■ The problem: An identical copy of the records below is the expected result.

■ Exercise materials:

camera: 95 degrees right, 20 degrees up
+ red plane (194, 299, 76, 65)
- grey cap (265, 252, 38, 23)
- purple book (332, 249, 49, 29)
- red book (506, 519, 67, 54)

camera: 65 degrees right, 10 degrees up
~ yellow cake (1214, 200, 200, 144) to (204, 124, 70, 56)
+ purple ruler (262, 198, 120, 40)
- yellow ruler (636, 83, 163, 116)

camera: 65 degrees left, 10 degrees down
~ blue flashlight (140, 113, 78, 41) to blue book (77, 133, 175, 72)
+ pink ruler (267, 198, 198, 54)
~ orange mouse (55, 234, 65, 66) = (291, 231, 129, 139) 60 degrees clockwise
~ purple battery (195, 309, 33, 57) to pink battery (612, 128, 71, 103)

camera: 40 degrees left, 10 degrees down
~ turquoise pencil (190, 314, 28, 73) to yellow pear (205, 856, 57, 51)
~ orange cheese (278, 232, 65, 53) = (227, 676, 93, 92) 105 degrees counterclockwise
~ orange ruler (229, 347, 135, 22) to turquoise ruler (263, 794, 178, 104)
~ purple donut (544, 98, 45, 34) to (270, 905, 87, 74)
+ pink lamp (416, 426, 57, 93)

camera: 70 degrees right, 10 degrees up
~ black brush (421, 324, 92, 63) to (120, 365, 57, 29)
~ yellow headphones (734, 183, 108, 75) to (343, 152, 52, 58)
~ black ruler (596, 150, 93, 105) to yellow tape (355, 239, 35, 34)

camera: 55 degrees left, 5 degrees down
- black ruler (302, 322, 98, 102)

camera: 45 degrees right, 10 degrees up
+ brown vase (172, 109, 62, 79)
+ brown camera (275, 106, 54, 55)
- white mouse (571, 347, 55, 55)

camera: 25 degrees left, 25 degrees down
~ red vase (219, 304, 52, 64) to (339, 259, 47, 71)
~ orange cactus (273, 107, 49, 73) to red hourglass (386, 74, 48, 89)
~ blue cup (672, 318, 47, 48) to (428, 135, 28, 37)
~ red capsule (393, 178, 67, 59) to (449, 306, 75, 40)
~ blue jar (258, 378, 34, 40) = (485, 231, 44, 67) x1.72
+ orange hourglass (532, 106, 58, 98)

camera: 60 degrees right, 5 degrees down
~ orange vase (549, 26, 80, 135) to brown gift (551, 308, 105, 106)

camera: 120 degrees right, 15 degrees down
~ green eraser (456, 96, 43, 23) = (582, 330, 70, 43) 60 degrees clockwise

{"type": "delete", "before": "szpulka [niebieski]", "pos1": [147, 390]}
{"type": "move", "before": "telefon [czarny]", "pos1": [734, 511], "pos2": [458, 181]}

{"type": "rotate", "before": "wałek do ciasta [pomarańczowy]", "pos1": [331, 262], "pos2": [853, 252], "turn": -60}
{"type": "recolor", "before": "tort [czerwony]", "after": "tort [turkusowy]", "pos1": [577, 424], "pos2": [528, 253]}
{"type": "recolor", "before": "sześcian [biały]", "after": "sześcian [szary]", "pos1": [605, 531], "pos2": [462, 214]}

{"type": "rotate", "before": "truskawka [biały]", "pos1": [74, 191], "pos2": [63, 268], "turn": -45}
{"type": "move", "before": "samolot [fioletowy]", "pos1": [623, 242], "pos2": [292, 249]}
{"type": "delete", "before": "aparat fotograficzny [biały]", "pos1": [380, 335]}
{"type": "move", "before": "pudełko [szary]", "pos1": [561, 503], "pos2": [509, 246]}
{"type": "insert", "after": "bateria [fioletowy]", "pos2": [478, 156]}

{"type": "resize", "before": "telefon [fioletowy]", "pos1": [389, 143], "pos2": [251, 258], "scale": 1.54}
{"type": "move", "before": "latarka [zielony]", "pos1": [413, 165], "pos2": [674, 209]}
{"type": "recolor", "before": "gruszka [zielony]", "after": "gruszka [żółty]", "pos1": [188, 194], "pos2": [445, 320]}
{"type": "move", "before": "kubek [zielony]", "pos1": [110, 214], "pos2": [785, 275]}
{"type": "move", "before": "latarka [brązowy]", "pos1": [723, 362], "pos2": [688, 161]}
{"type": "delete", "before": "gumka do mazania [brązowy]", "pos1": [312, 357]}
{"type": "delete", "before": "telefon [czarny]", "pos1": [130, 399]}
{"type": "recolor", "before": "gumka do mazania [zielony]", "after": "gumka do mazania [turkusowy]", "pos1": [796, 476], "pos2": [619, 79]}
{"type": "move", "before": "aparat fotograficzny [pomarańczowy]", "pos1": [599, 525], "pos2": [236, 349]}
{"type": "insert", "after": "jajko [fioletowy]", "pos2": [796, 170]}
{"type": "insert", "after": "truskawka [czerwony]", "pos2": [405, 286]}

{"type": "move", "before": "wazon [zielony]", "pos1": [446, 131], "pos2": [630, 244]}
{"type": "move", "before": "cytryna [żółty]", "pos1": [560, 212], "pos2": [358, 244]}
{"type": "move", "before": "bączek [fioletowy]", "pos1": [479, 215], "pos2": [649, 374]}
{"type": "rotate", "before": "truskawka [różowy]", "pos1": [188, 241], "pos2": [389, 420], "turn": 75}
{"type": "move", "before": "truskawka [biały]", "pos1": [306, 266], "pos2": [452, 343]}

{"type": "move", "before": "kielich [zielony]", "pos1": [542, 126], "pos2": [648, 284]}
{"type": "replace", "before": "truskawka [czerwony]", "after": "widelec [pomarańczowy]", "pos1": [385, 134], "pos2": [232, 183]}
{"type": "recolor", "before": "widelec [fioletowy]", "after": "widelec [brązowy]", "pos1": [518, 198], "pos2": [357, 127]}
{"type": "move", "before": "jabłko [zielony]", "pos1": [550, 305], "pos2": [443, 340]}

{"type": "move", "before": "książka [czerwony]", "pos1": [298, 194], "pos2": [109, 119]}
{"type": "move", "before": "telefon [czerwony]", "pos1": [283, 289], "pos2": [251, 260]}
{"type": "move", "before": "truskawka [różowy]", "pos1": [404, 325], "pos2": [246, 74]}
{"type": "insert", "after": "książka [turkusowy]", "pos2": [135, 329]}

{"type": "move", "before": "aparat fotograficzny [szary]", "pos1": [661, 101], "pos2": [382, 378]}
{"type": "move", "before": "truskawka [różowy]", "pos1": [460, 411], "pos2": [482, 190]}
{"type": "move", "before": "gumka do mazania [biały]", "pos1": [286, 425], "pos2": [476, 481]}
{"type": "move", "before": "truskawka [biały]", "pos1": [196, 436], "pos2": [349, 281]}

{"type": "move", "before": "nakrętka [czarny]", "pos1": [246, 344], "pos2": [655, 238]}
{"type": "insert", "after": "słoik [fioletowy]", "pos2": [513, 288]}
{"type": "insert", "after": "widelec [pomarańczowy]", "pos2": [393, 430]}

■ Worked solution:
camera: 95 degrees right, 20 degrees up
+ red plane (194, 299, 76, 65)
- grey cap (265, 252, 38, 23)
- purple book (332, 249, 49, 29)
- red book (506, 519, 67, 54)

camera: 65 degrees right, 10 degrees up
~ yellow cake (1214, 200, 200, 144) to (204, 124, 70, 56)
+ purple ruler (262, 198, 120, 40)
- yellow ruler (636, 83, 163, 116)

camera: 65 degrees left, 10 degrees down
~ blue flashlight (140, 113, 78, 41) to blue book (77, 133, 175, 72)
+ pink ruler (267, 198, 198, 54)
~ orange mouse (55, 234, 65, 66) = (291, 231, 129, 139) 60 degrees clockwise
~ purple battery (195, 309, 33, 57) to pink battery (612, 128, 71, 103)

camera: 40 degrees left, 10 degrees down
~ turquoise pencil (190, 314, 28, 73) to yellow pear (205, 856, 57, 51)
~ orange cheese (278, 232, 65, 53) = (227, 676, 93, 92) 105 degrees counterclockwise
~ orange ruler (229, 347, 135, 22) to turquoise ruler (263, 794, 178, 104)
~ purple donut (544, 98, 45, 34) to (270, 905, 87, 74)
+ pink lamp (416, 426, 57, 93)

camera: 70 degrees right, 10 degrees up
~ black brush (421, 324, 92, 63) to (120, 365, 57, 29)
~ yellow headphones (734, 183, 108, 75) to (343, 152, 52, 58)
~ black ruler (596, 150, 93, 105) to yellow tape (355, 239, 35, 34)

camera: 55 degrees left, 5 degrees down
- black ruler (302, 322, 98, 102)

camera: 45 degrees right, 10 degrees up
+ brown vase (172, 109, 62, 79)
+ brown camera (275, 106, 54, 55)
- white mouse (571, 347, 55, 55)

camera: 25 degrees left, 25 degrees down
~ red vase (219, 304, 52, 64) to (339, 259, 47, 71)
~ orange cactus (273, 107, 49, 73) to red hourglass (386, 74, 48, 89)
~ blue cup (672, 318, 47, 48) to (428, 135, 28, 37)
~ red capsule (393, 178, 67, 59) to (449, 306, 75, 40)
~ blue jar (258, 378, 34, 40) = (485, 231, 44, 67) x1.72
+ orange hourglass (532, 106, 58, 98)

camera: 60 degrees right, 5 degrees down
~ orange vase (549, 26, 80, 135) to brown gift (551, 308, 105, 106)

camera: 120 degrees right, 15 degrees down
~ green eraser (456, 96, 43, 23) = (582, 330, 70, 43) 60 degrees clockwise

{"type": "delete", "before": "szpulka [niebieski]", "pos1": [147, 390]}
{"type": "move", "before": "telefon [czarny]", "pos1": [734, 511], "pos2": [458, 181]}

{"type": "rotate", "before": "wałek do ciasta [pomarańczowy]", "pos1": [331, 262], "pos2": [853, 252], "turn": -60}
{"type": "recolor", "before": "tort [czerwony]", "after": "tort [turkusowy]", "pos1": [577, 424], "pos2": [528, 253]}
{"type": "recolor", "before": "sześcian [biały]", "after": "sześcian [szary]", "pos1": [605, 531], "pos2": [462, 214]}

{"type": "rotate", "before": "truskawka [biały]", "pos1": [74, 191], "pos2": [63, 268], "turn": -45}
{"type": "move", "before": "samolot [fioletowy]", "pos1": [623, 242], "pos2": [292, 249]}
{"type": "delete", "before": "aparat fotograficzny [biały]", "pos1": [380, 335]}
{"type": "move", "before": "pudełko [szary]", "pos1": [561, 503], "pos2": [509, 246]}
{"type": "insert", "after": "bateria [fioletowy]", "pos2": [478, 156]}

{"type": "resize", "before": "telefon [fioletowy]", "pos1": [389, 143], "pos2": [251, 258], "scale": 1.54}
{"type": "move", "before": "latarka [zielony]", "pos1": [413, 165], "pos2": [674, 209]}
{"type": "recolor", "before": "gruszka [zielony]", "after": "gruszka [żółty]", "pos1": [188, 194], "pos2": [445, 320]}
{"type": "move", "before": "kubek [zielony]", "pos1": [110, 214], "pos2": [785, 275]}
{"type": "move", "before": "latarka [brązowy]", "pos1": [723, 362], "pos2": [688, 161]}
{"type": "delete", "before": "gumka do mazania [brązowy]", "pos1": [312, 357]}
{"type": "delete", "before": "telefon [czarny]", "pos1": [130, 399]}
{"type": "recolor", "before": "gumka do mazania [zielony]", "after": "gumka do mazania [turkusowy]", "pos1": [796, 476], "pos2": [619, 79]}
{"type": "move", "before": "aparat fotograficzny [pomarańczowy]", "pos1": [599, 525], "pos2": [236, 349]}
{"type": "insert", "after": "jajko [fioletowy]", "pos2": [796, 170]}
{"type": "insert", "after": "truskawka [czerwony]", "pos2": [405, 286]}

{"type": "move", "before": "wazon [zielony]", "pos1": [446, 131], "pos2": [630, 244]}
{"type": "move", "before": "cytryna [żółty]", "pos1": [560, 212], "pos2": [358, 244]}
{"type": "move", "before": "bączek [fioletowy]", "pos1": [479, 215], "pos2": [649, 374]}
{"type": "rotate", "before": "truskawka [różowy]", "pos1": [188, 241], "pos2": [389, 420], "turn": 75}
{"type": "move", "before": "truskawka [biały]", "pos1": [306, 266], "pos2": [452, 343]}

{"type": "move", "before": "kielich [zielony]", "pos1": [542, 126], "pos2": [648, 284]}
{"type": "replace", "before": "truskawka [czerwony]", "after": "widelec [pomarańczowy]", "pos1": [385, 134], "pos2": [232, 183]}
{"type": "recolor", "before": "widelec [fioletowy]", "after": "widelec [brązowy]", "pos1": [518, 198], "pos2": [357, 127]}
{"type": "move", "before": "jabłko [zielony]", "pos1": [550, 305], "pos2": [443, 340]}

{"type": "move", "before": "książka [czerwony]", "pos1": [298, 194], "pos2": [109, 119]}
{"type": "move", "before": "telefon [czerwony]", "pos1": [283, 289], "pos2": [251, 260]}
{"type": "move", "before": "truskawka [różowy]", "pos1": [404, 325], "pos2": [246, 74]}
{"type": "insert", "after": "książka [turkusowy]", "pos2": [135, 329]}

{"type": "move", "before": "aparat fotograficzny [szary]", "pos1": [661, 101], "pos2": [382, 378]}
{"type": "move", "before": "truskawka [różowy]", "pos1": [460, 411], "pos2": [482, 190]}
{"type": "move", "before": "gumka do mazania [biały]", "pos1": [286, 425], "pos2": [476, 481]}
{"type": "move", "before": "truskawka [biały]", "pos1": [196, 436], "pos2": [349, 281]}

{"type": "move", "before": "nakrętka [czarny]", "pos1": [246, 344], "pos2": [655, 238]}
{"type": "insert", "after": "słoik [fioletowy]", "pos2": [513, 288]}
{"type": "insert", "after": "widelec [pomarańczowy]", "pos2": [393, 430]}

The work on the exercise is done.